Work instruction: Unless it is a picture, every line from the start of the entries through the line with "What was the orange headphones" must be retyped exactly.

● ● ● ● ● ● ●

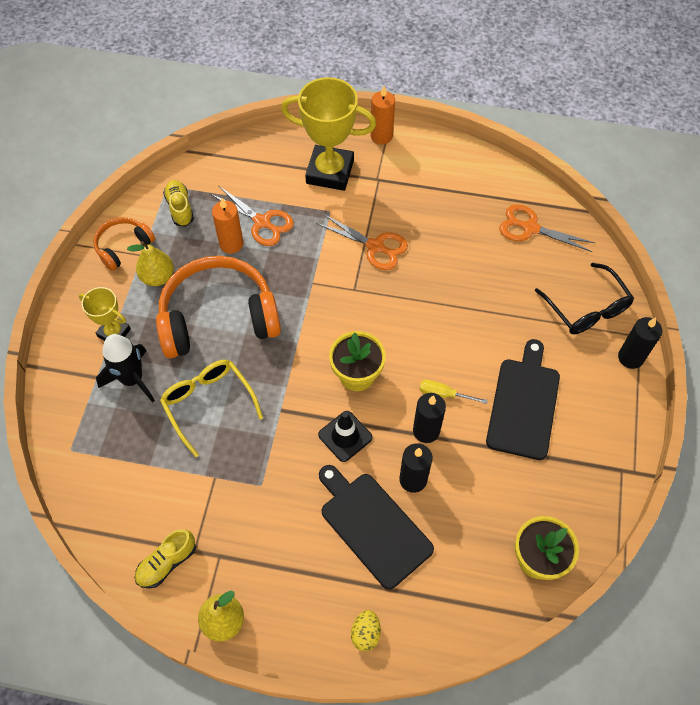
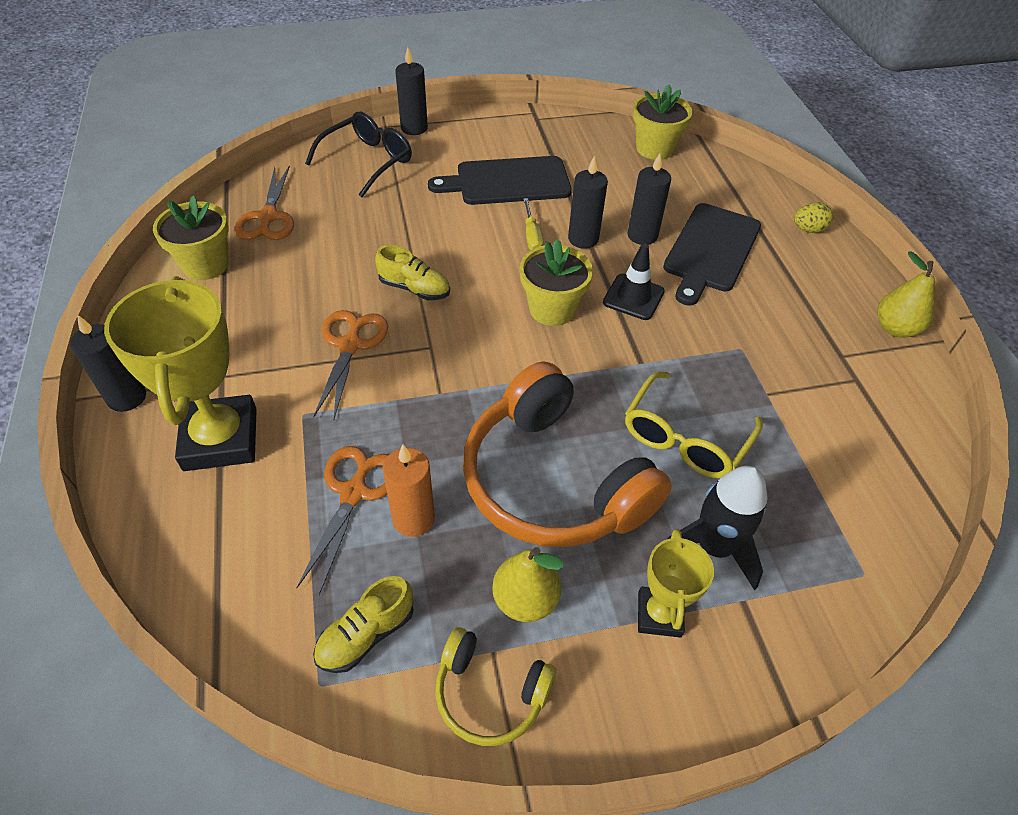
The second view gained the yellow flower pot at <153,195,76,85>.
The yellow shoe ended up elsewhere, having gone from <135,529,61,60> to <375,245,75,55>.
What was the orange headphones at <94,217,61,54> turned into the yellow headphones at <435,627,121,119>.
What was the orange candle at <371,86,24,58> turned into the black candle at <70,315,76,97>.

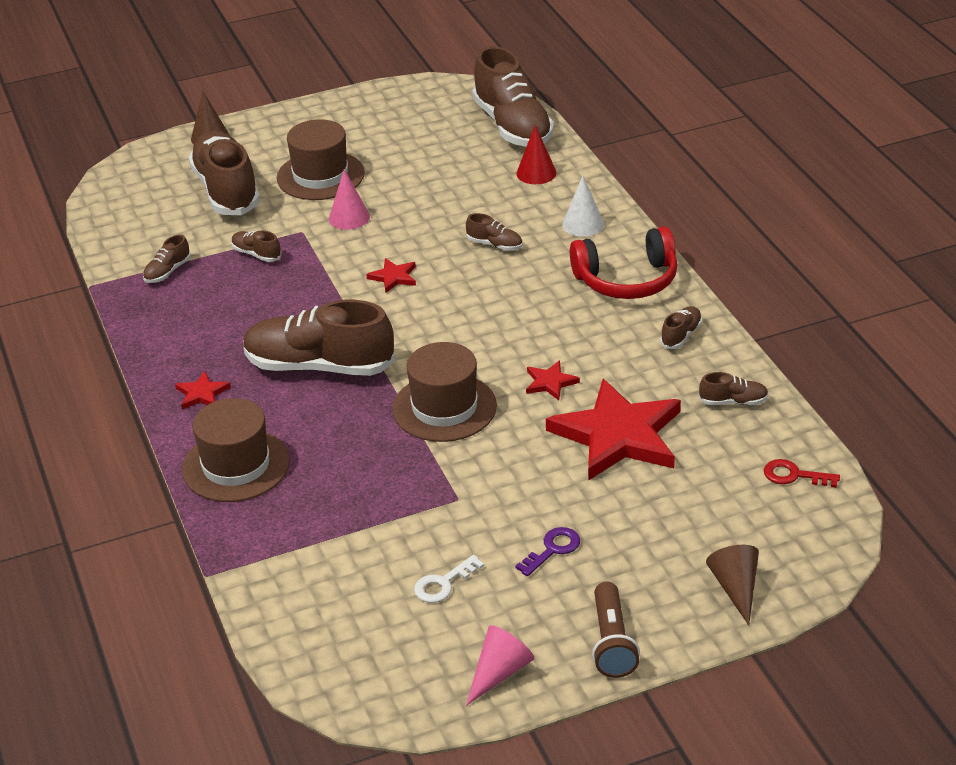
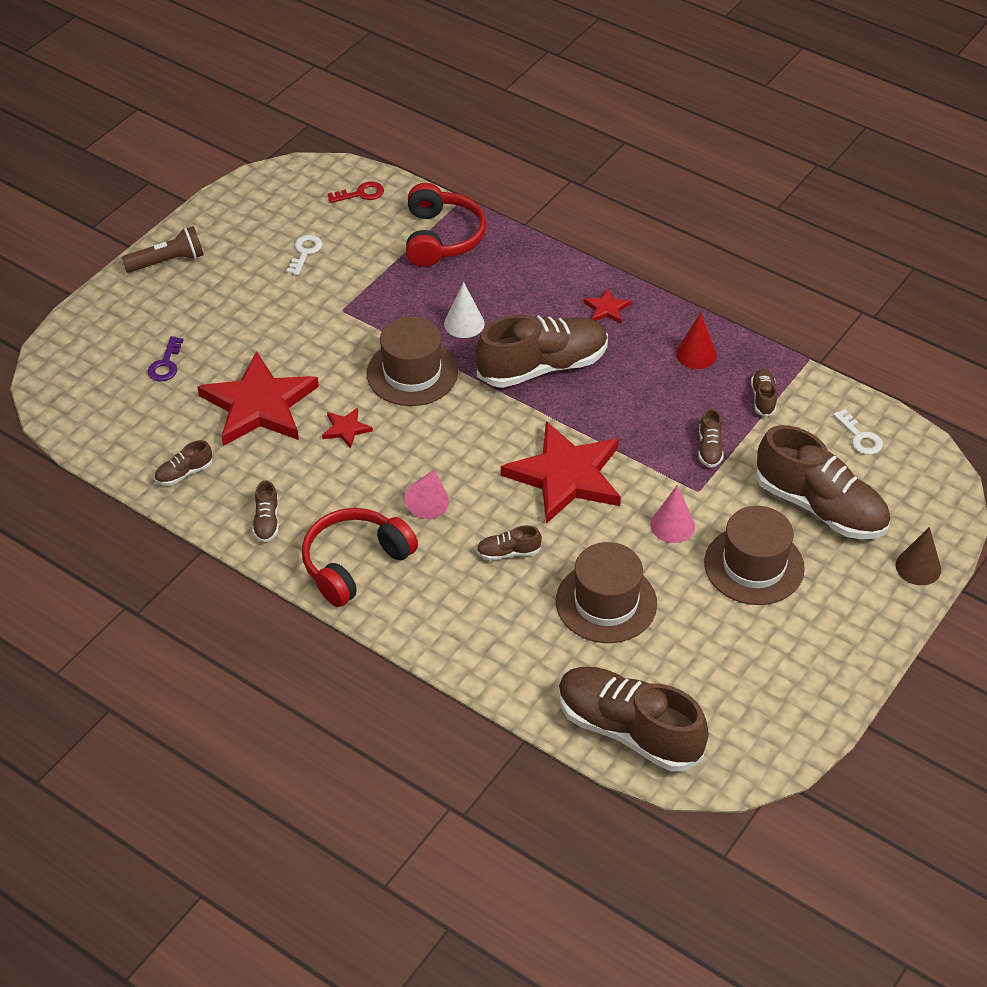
The second view lost the brown cone at <706,545,53,80>.
The second view gained the red headphones at <406,183,81,84>.
The second view gained the white key at <833,409,50,46>.
The brown hat ended up elsewhere, having gone from <182,398,108,104> to <556,542,101,101>.
The pink cone ended up elsewhere, having gone from <466,625,68,81> to <405,470,44,49>.
The purple key ended up elsewhere, having gone from <515,527,65,49> to <148,336,36,45>.
The red cone ended up elsewhere, having gone from <516,125,41,59> to <676,313,41,56>.
The white cone ended up elsewhere, having gone from <562,175,42,62> to <444,282,41,56>.
The red key ended up elsewhere, having gone from <764,459,76,29> to <328,181,56,22>.
The brown shoe at <231,230,51,32> ended up facing another way, 90 degrees clockwise from before.
The brown flashlight at <592,582,48,96> ended up facing another way, 105 degrees clockwise from before.
The size of the red star at <366,258,50,35> changed by a factor of 2.39.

● ● ● ● ● ● ●

Written response:
The second view gained the yellow flower pot at <153,195,76,85>.
The yellow shoe ended up elsewhere, having gone from <135,529,61,60> to <375,245,75,55>.
What was the orange headphones at <94,217,61,54> turned into the yellow headphones at <435,627,121,119>.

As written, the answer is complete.